## Exercise brief
Wherever a picture appears in the listing, leave it out, and copy the rest exactly.

## Extracted records
++++++++++++++++++++

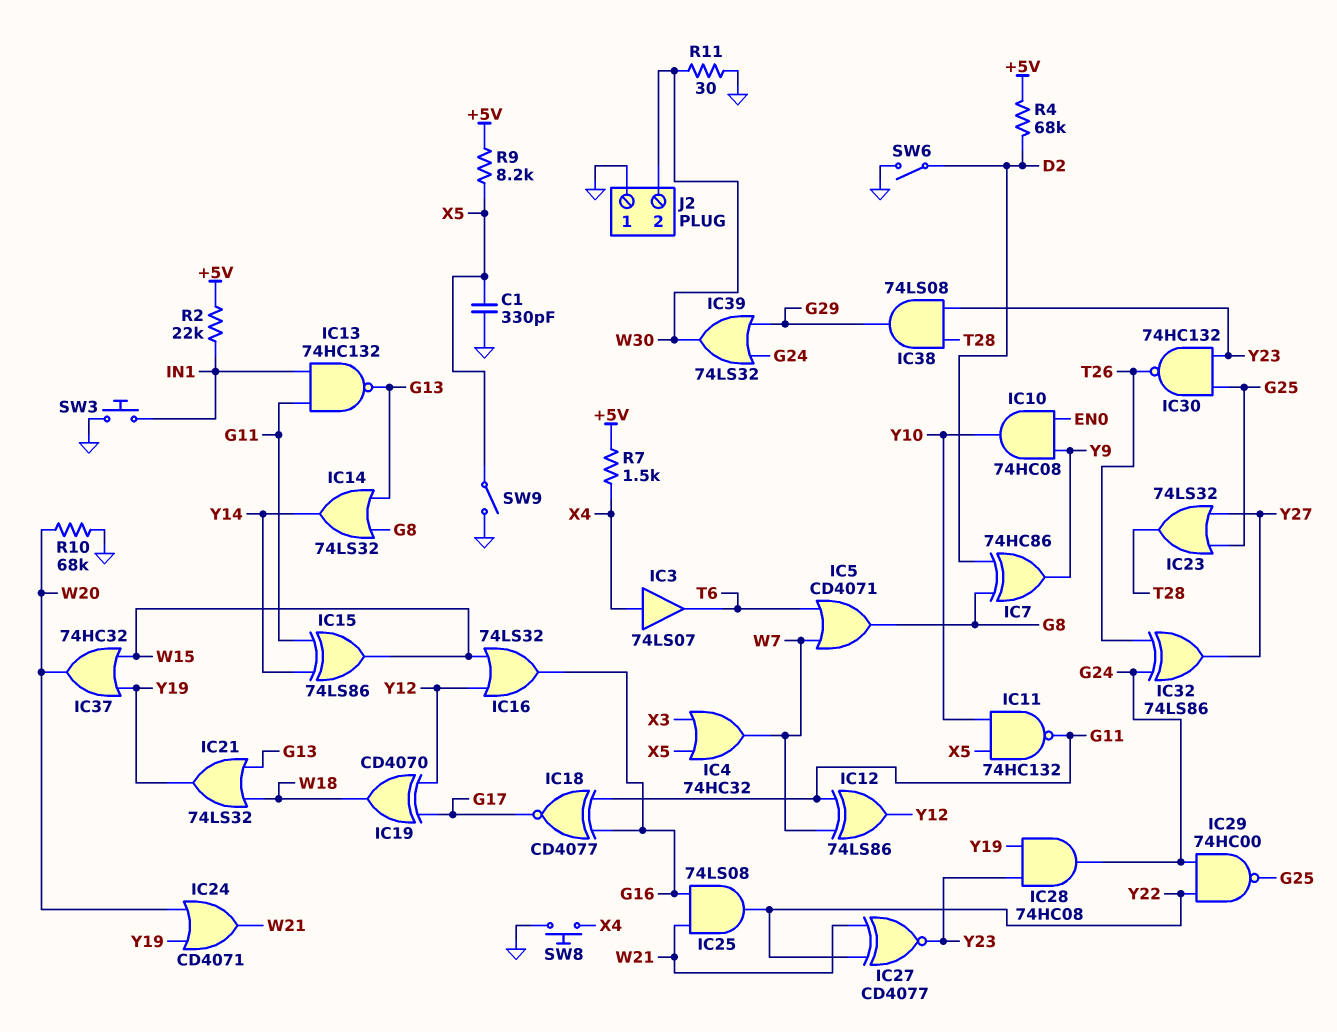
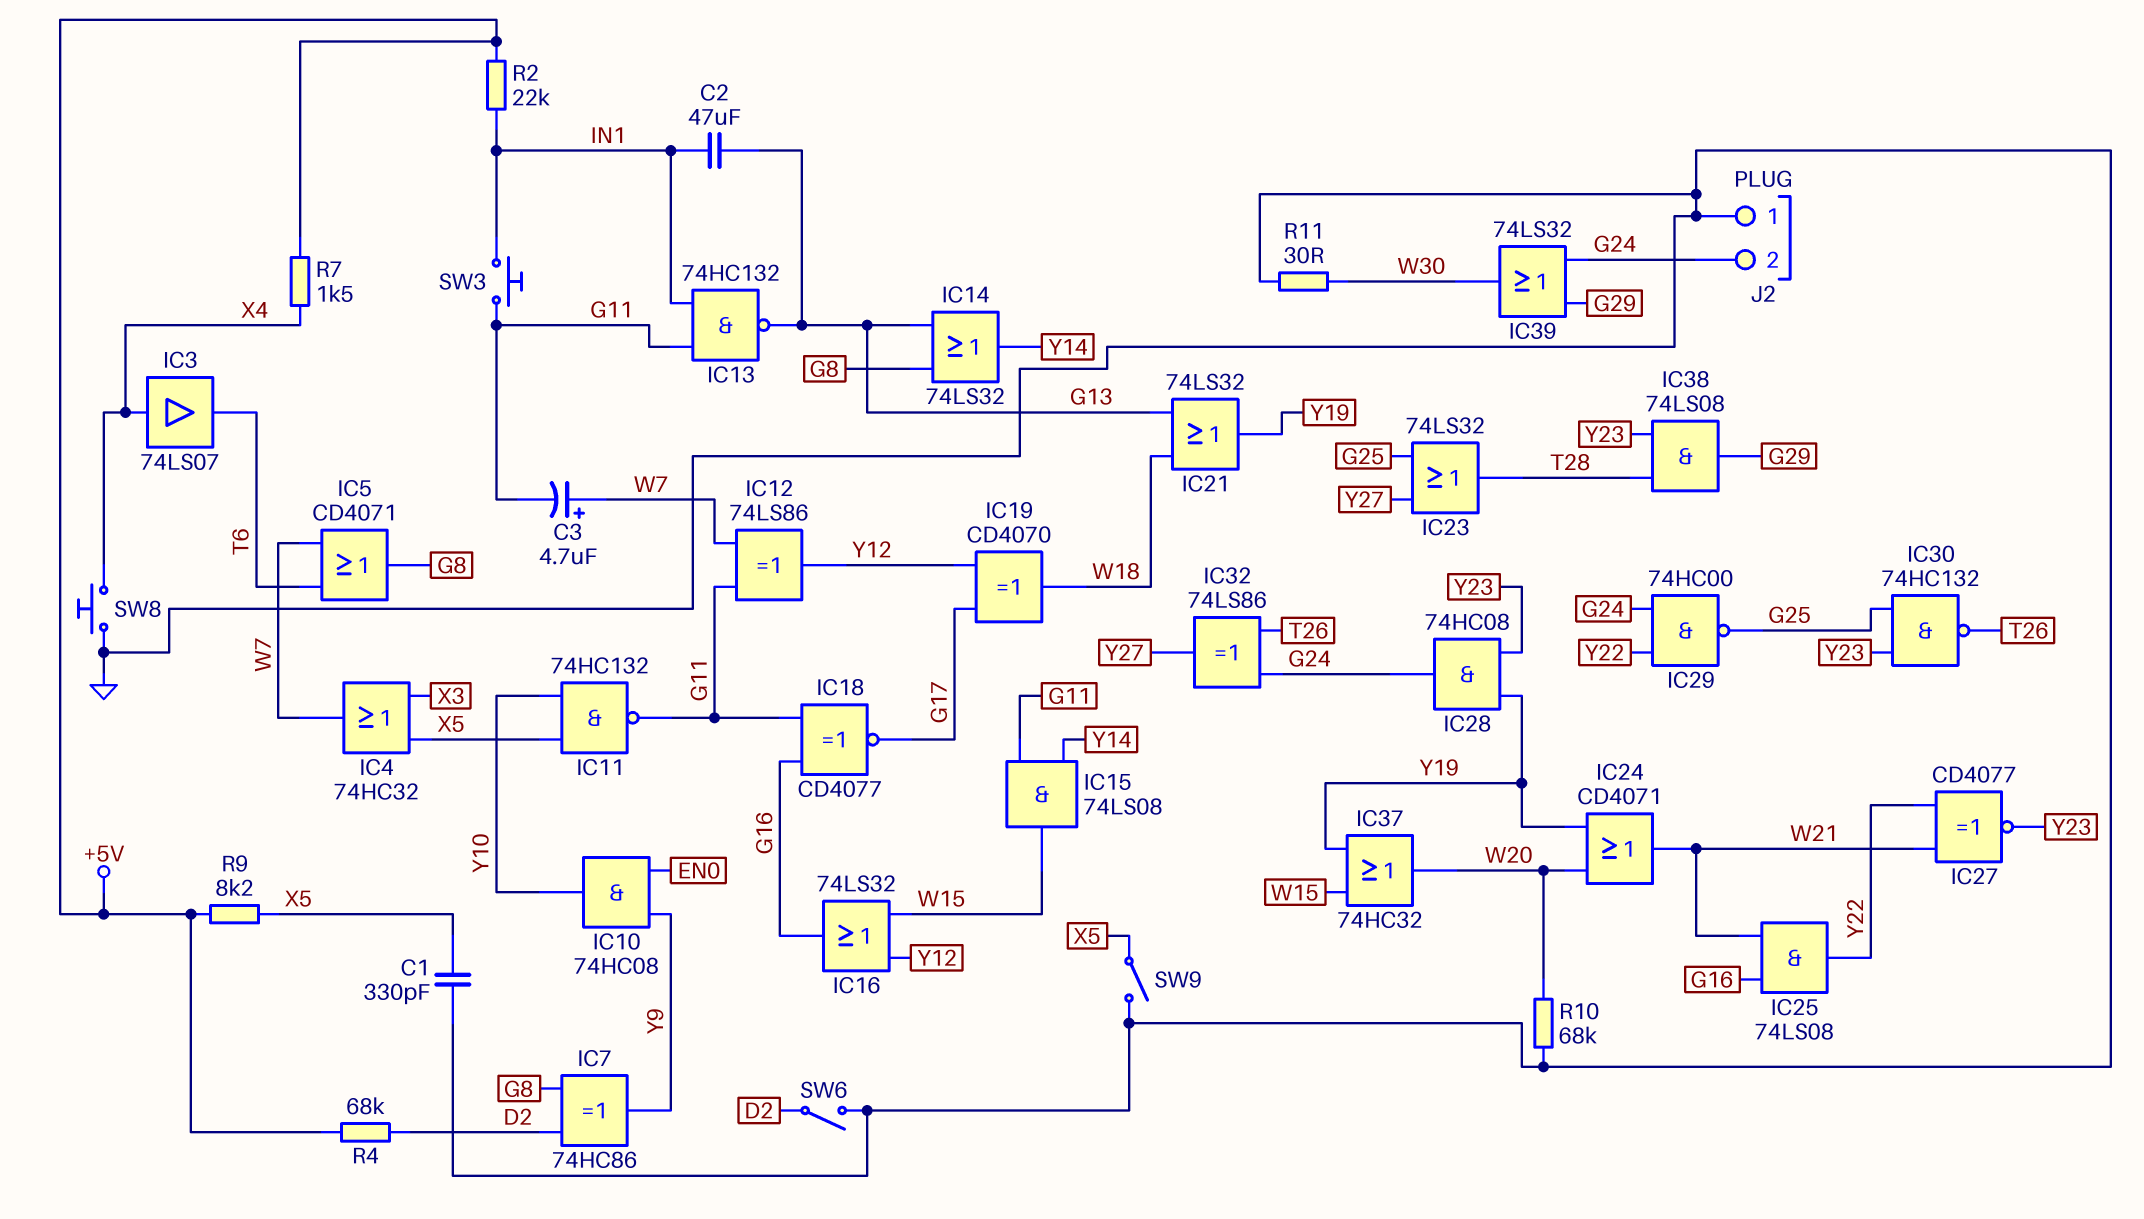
C2: none -> 47uF (G13, IN1)
C3: none -> 4.7uF (plus W7, minus G11)
IC15: XOR 74LS86 (in G11, in Y14, out W15) -> AND 74LS08 (in G11, in Y14, out W15)
J2 pin 2: W30 -> G24
SW3: button (GND, IN1) -> button (G11, IN1)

++++++++++++++++++++

## Reply
C2: none -> 47uF (G13, IN1)
C3: none -> 4.7uF (plus W7, minus G11)
IC15: XOR 74LS86 (in G11, in Y14, out W15) -> AND 74LS08 (in G11, in Y14, out W15)
J2 pin 2: W30 -> G24
SW3: button (GND, IN1) -> button (G11, IN1)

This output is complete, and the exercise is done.